- _INSTRUCTIONS FOR THE TASK_
Within this material, find every line where the string "triangle" appears, and copy it out.

+ + + +

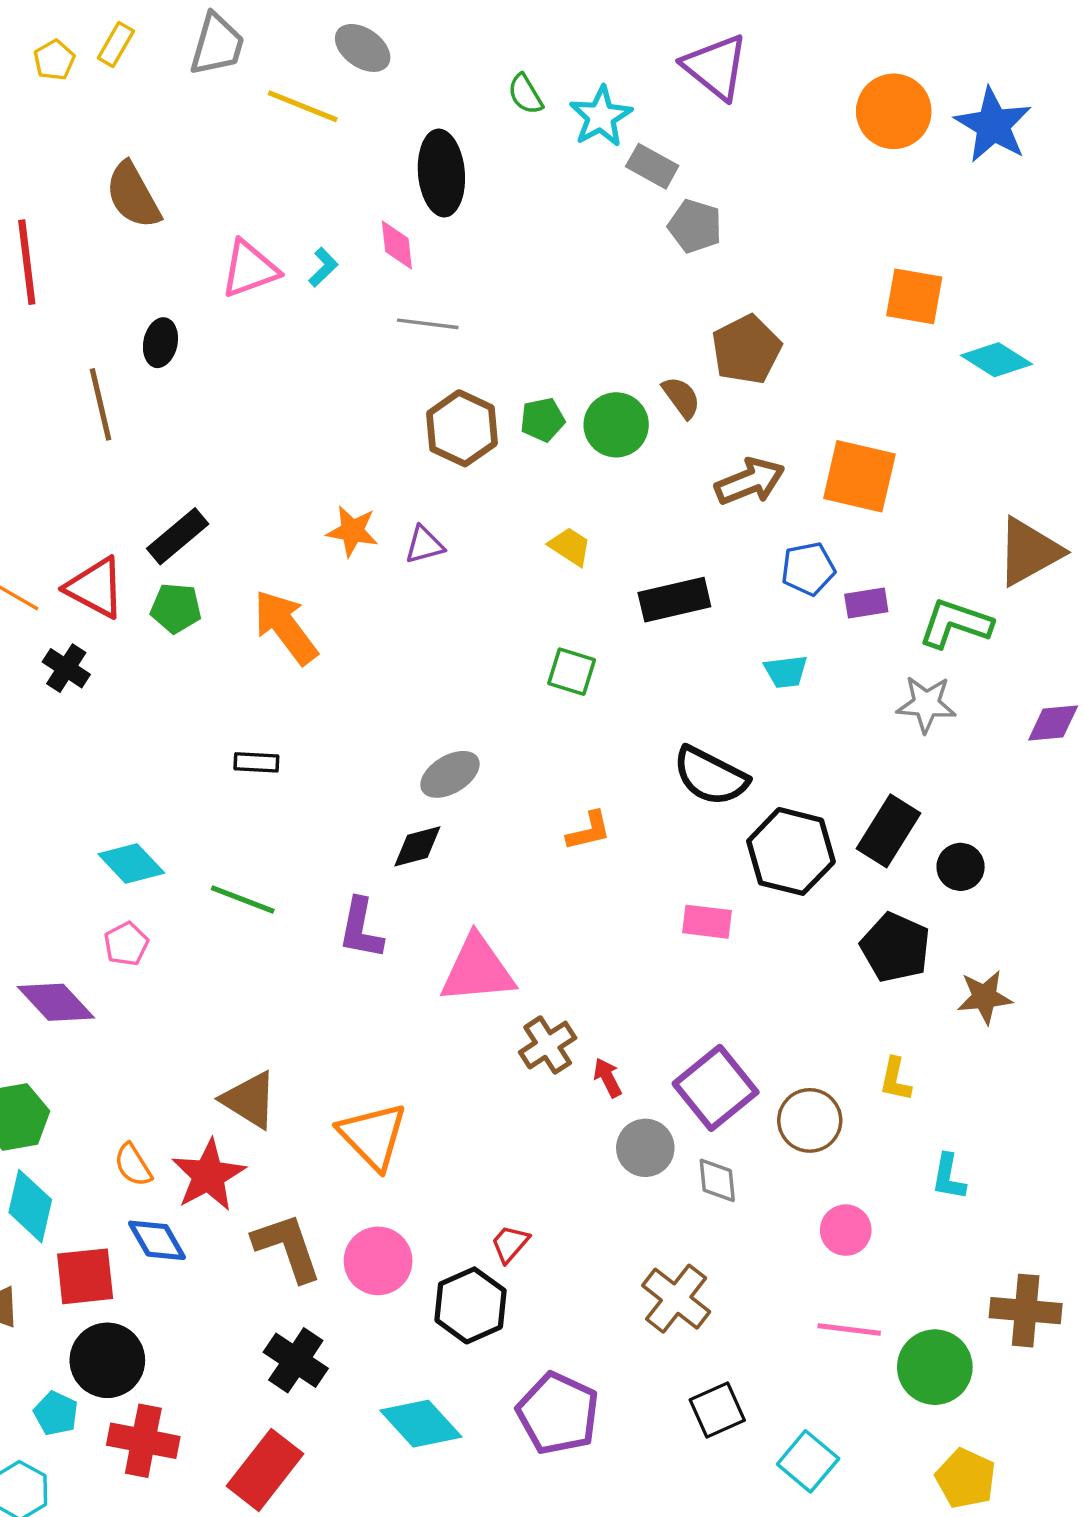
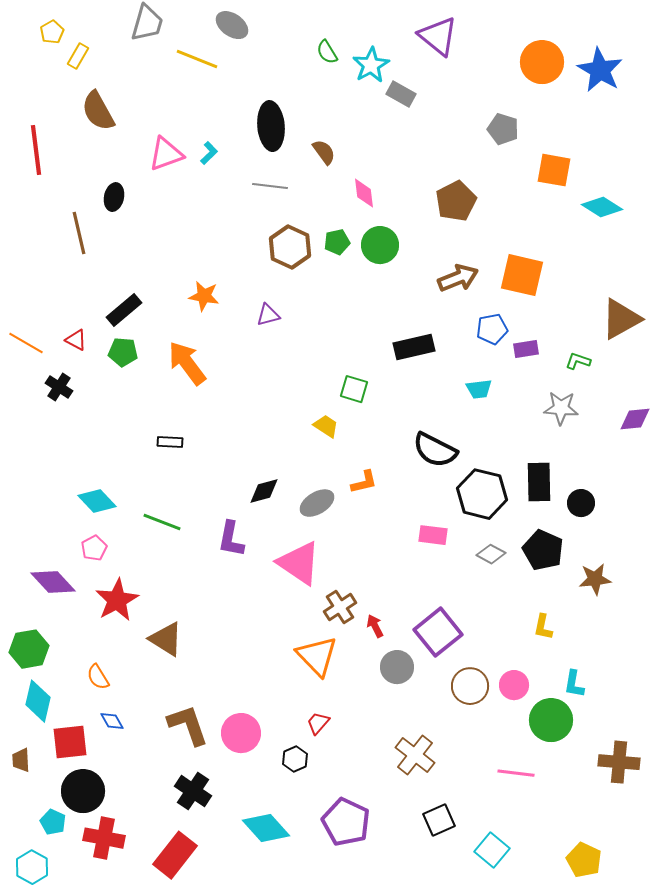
yellow rectangle: (116, 45) -> (78, 56), moved
black ellipse: (441, 173) -> (271, 126), moved
gray pentagon: (695, 226) -> (503, 129), moved
pink diamond: (397, 245) -> (364, 193), moved
brown semicircle: (681, 397) -> (324, 152), moved
orange star: (352, 531) -> (204, 296), moved
yellow trapezoid: (570, 547) -> (326, 426), moved
red triangle: (95, 588) -> (76, 340), size x0.6
green L-shape: (955, 624) -> (578, 361), size x0.6
gray ellipse: (450, 774) -> (317, 503), moved
black rectangle: (889, 831) -> (539, 482), turned -33
pink triangle: (477, 970) -> (299, 563), turned 39
brown circle: (810, 1120) -> (470, 686), moved
orange triangle: (373, 1136) -> (317, 656), moved
red star: (208, 1175) -> (117, 600), moved
gray diamond: (717, 1180) -> (491, 554), moved, turned -56
pink circle: (846, 1230) -> (514, 685), moved
blue diamond: (157, 1240) -> (112, 721), size x0.7
black hexagon: (471, 1305) -> (295, 759), size x0.6
green circle: (935, 1367) -> (551, 720), moved

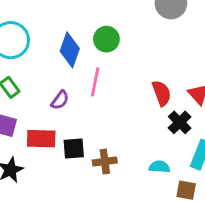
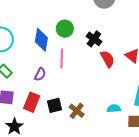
black cross: (180, 122) -> (94, 39), moved
red rectangle: (41, 139) -> (32, 102), turned -60
brown cross: (105, 161) -> (77, 111), turned -35

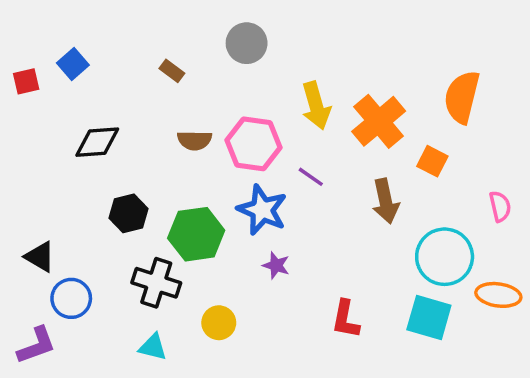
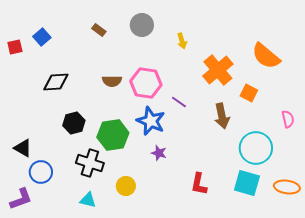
brown rectangle: (172, 71) -> (99, 30), moved
orange semicircle: (462, 97) -> (266, 56), turned -64
yellow arrow: (316, 106) -> (182, 41), moved, size x0.6
orange ellipse: (498, 295) -> (287, 187), moved

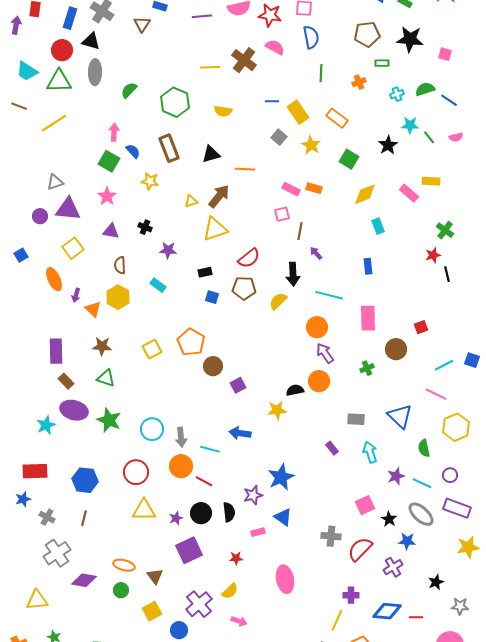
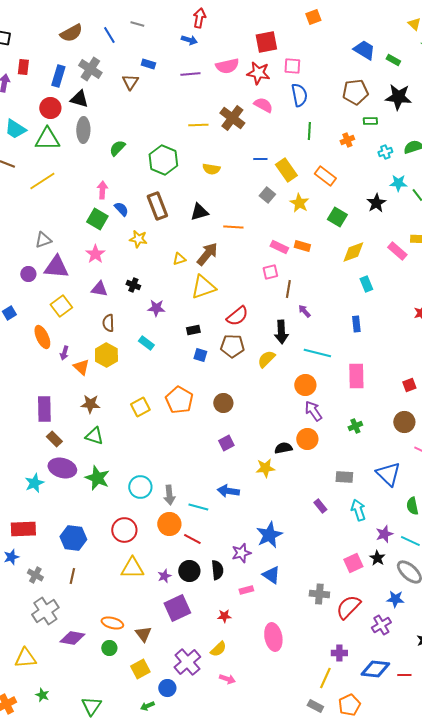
brown circle: (396, 349) -> (404, 422), moved
brown circle: (213, 366) -> (223, 403), moved
black star: (389, 519) -> (377, 558), moved

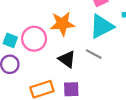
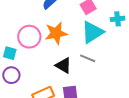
pink circle: (34, 39) -> (29, 37), moved

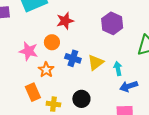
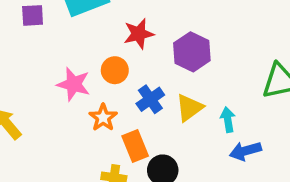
purple hexagon: (112, 23) -> (192, 52), moved
blue cross: (73, 58) -> (150, 99), turned 35
orange rectangle: (33, 92) -> (135, 146), moved

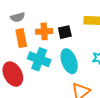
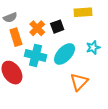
orange cross: (44, 31) -> (37, 28), turned -35
cyan ellipse: (69, 61) -> (65, 54), turned 70

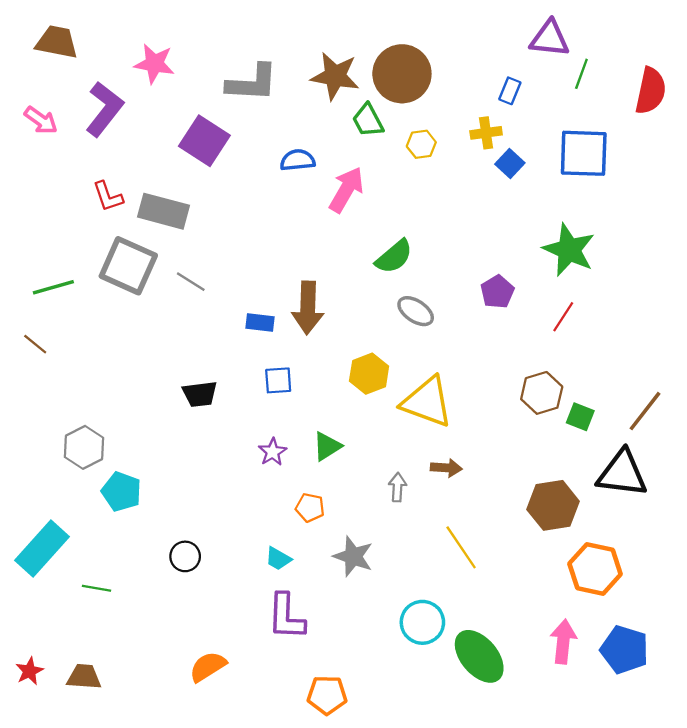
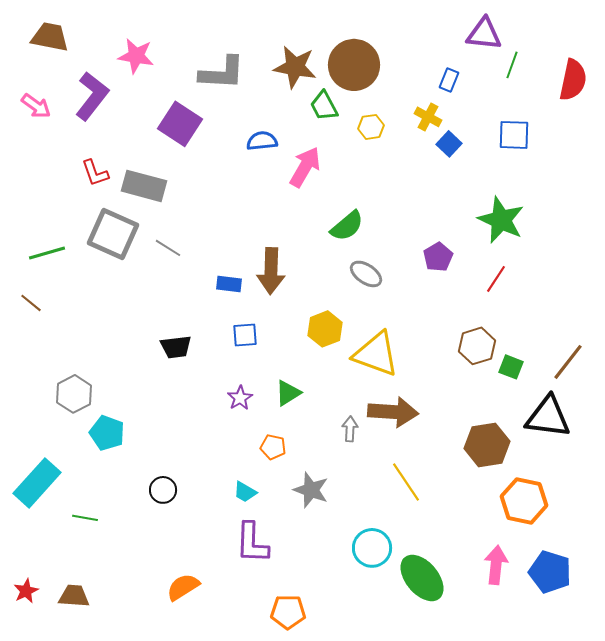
yellow cross: (486, 133) -> (428, 117), turned 36
blue square: (584, 153) -> (514, 135), size x0.7
brown arrow: (446, 468) -> (393, 412), size x1.8

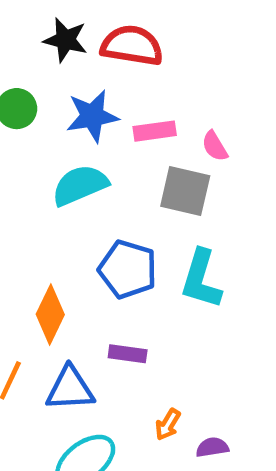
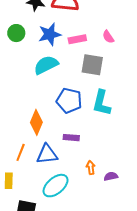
pink semicircle: (215, 146) -> (108, 37), moved
orange arrow: (168, 425) -> (91, 168), turned 144

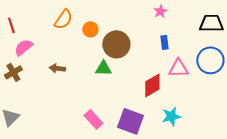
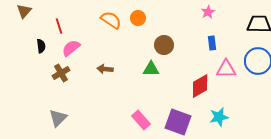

+ + + +

- _TASK ANSWER_
red triangle: (95, 588) -> (76, 340), size x0.6
pink triangle: (477, 970) -> (299, 563), turned 39
orange triangle: (373, 1136) -> (317, 656), moved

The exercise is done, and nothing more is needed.